_DATA EXTRACTS_:

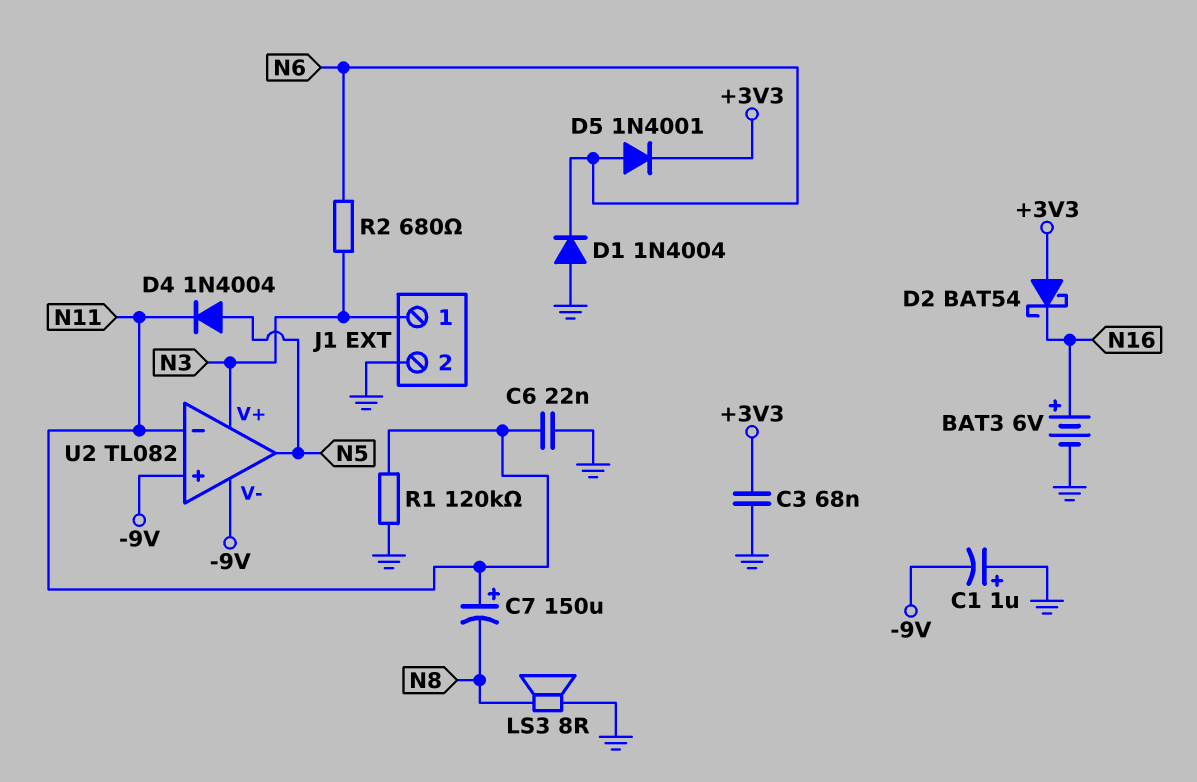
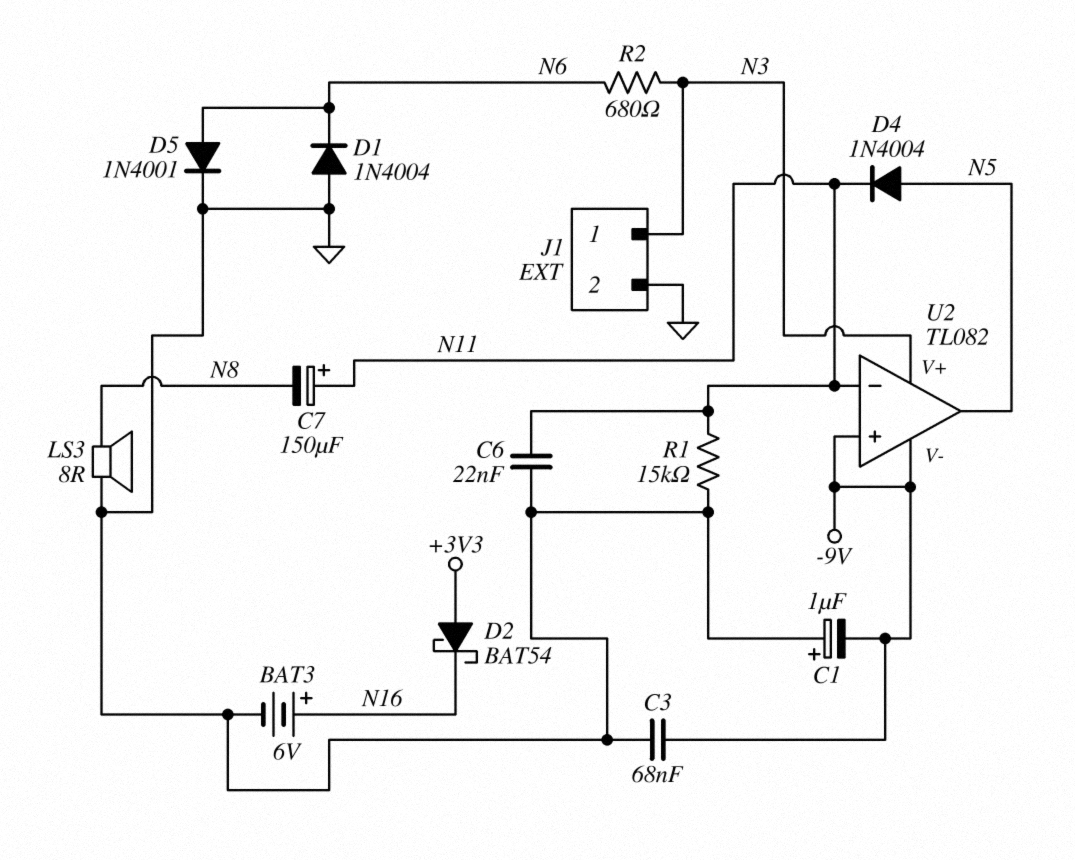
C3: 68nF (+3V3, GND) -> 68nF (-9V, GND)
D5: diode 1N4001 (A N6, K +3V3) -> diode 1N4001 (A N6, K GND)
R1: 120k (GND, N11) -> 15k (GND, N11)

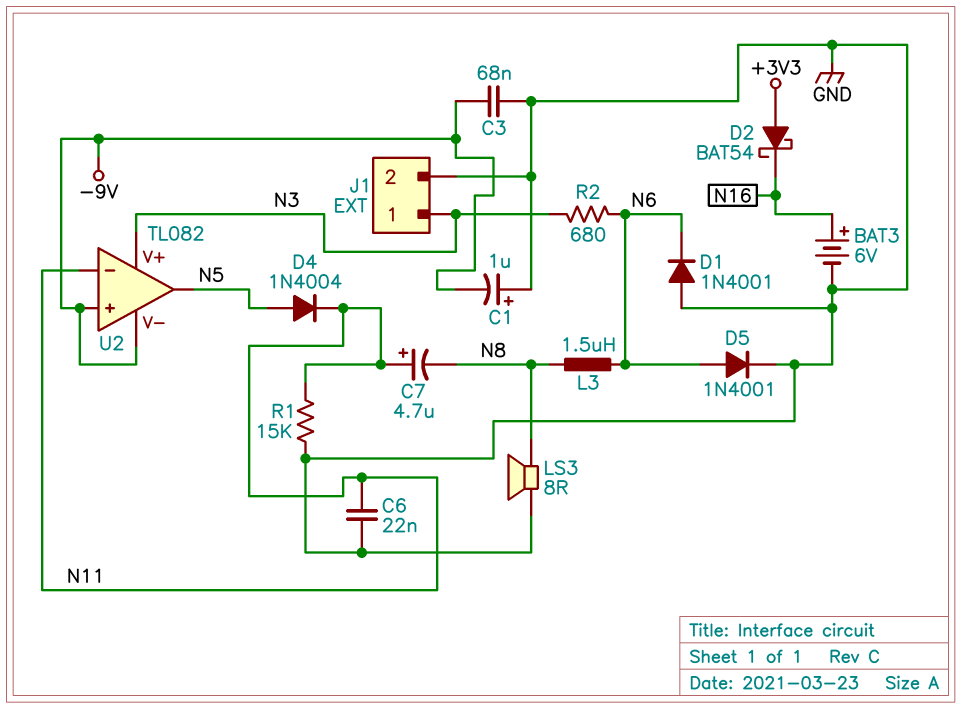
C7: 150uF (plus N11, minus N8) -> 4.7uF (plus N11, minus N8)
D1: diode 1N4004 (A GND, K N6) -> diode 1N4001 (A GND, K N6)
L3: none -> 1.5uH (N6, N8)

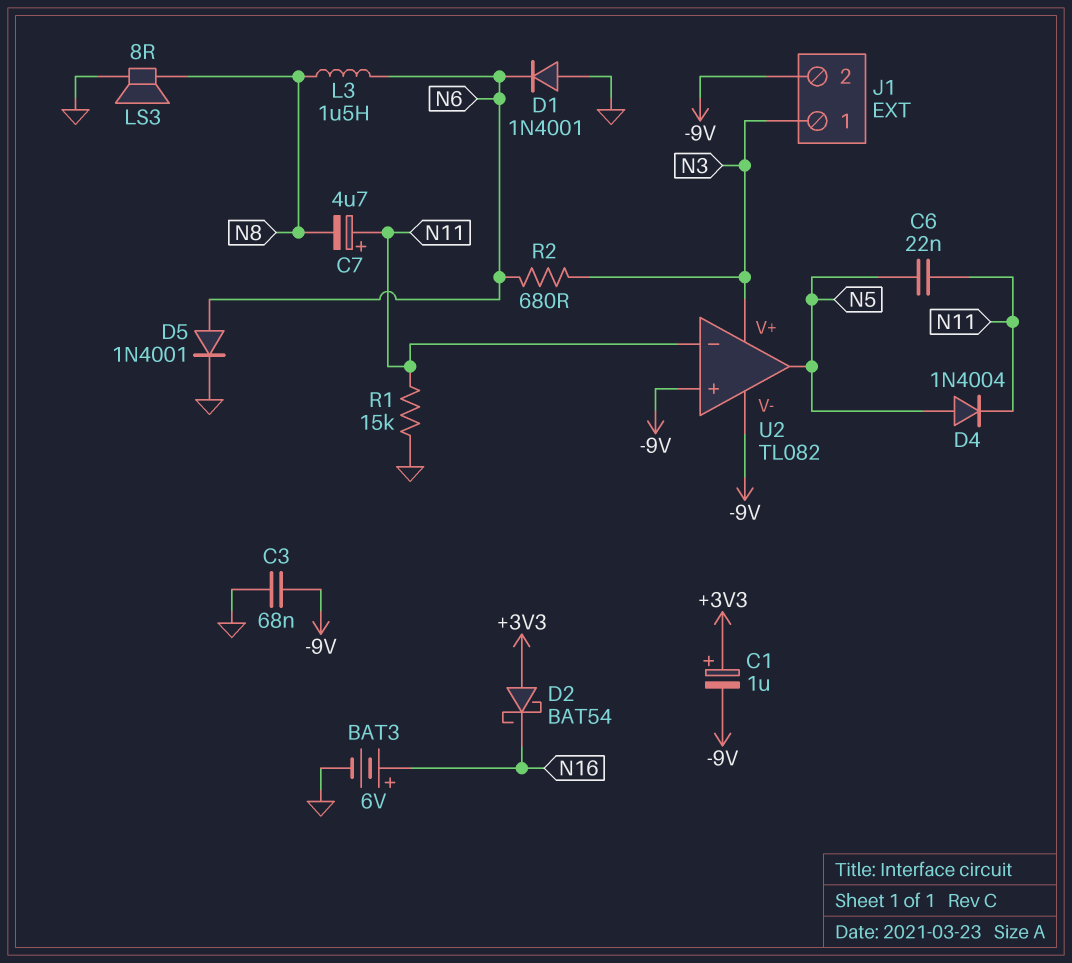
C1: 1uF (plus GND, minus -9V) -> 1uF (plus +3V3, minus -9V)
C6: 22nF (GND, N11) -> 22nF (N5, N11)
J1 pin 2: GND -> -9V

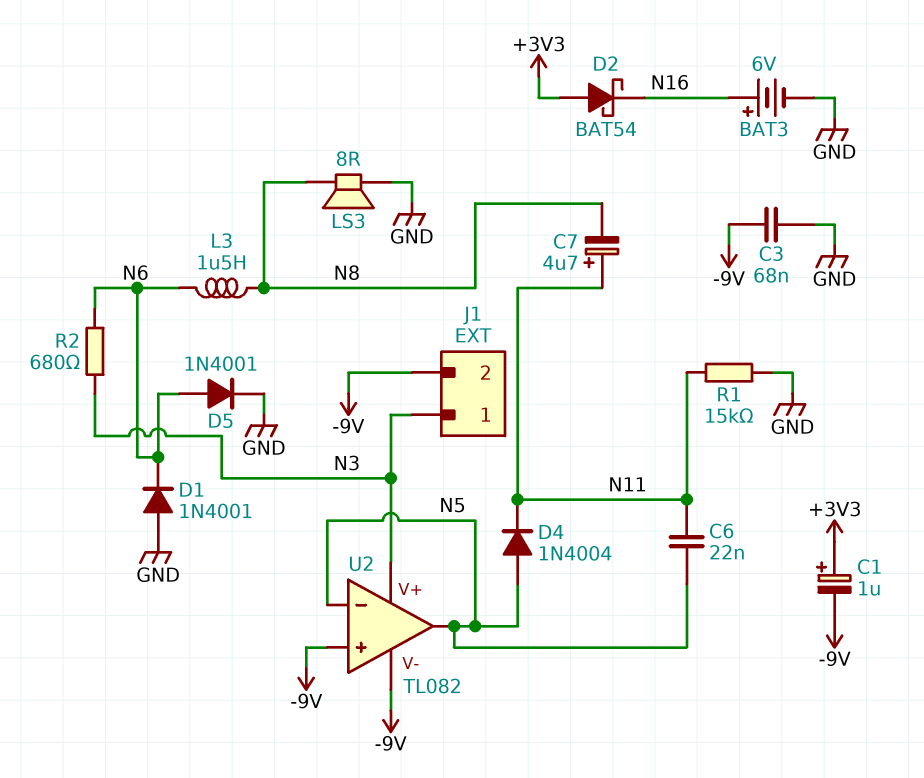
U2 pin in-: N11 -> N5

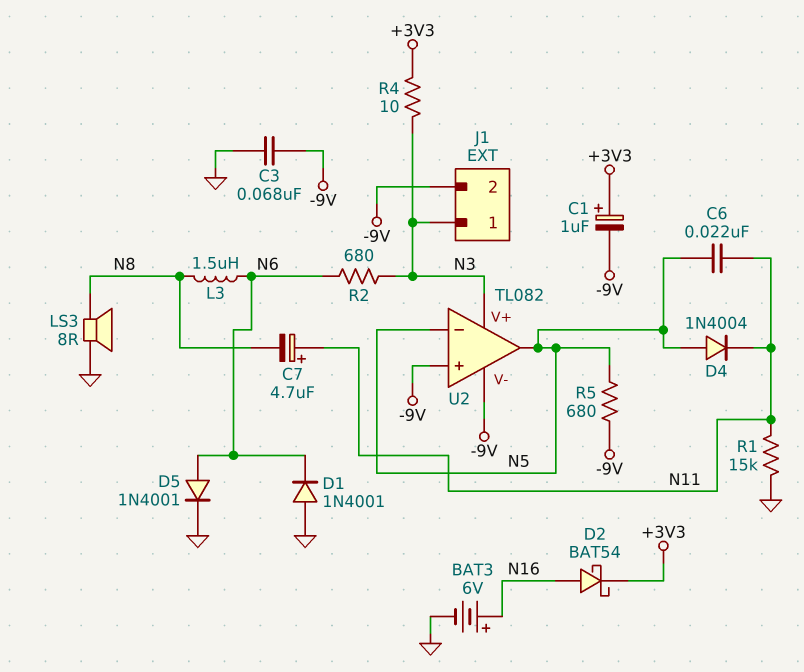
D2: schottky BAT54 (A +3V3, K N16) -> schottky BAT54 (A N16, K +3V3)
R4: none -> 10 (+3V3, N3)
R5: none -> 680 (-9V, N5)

_TASK OBJECTIVE_:
Within the data above, repeat exactly the lines from the one bearing "D5: diode 1N4001" through the one bearing "J1 pin 2: GND -> -9V". Include no pictures and nothing else.

_SOLVED PROBLEM_:
D5: diode 1N4001 (A N6, K +3V3) -> diode 1N4001 (A N6, K GND)
R1: 120k (GND, N11) -> 15k (GND, N11)

C7: 150uF (plus N11, minus N8) -> 4.7uF (plus N11, minus N8)
D1: diode 1N4004 (A GND, K N6) -> diode 1N4001 (A GND, K N6)
L3: none -> 1.5uH (N6, N8)

C1: 1uF (plus GND, minus -9V) -> 1uF (plus +3V3, minus -9V)
C6: 22nF (GND, N11) -> 22nF (N5, N11)
J1 pin 2: GND -> -9V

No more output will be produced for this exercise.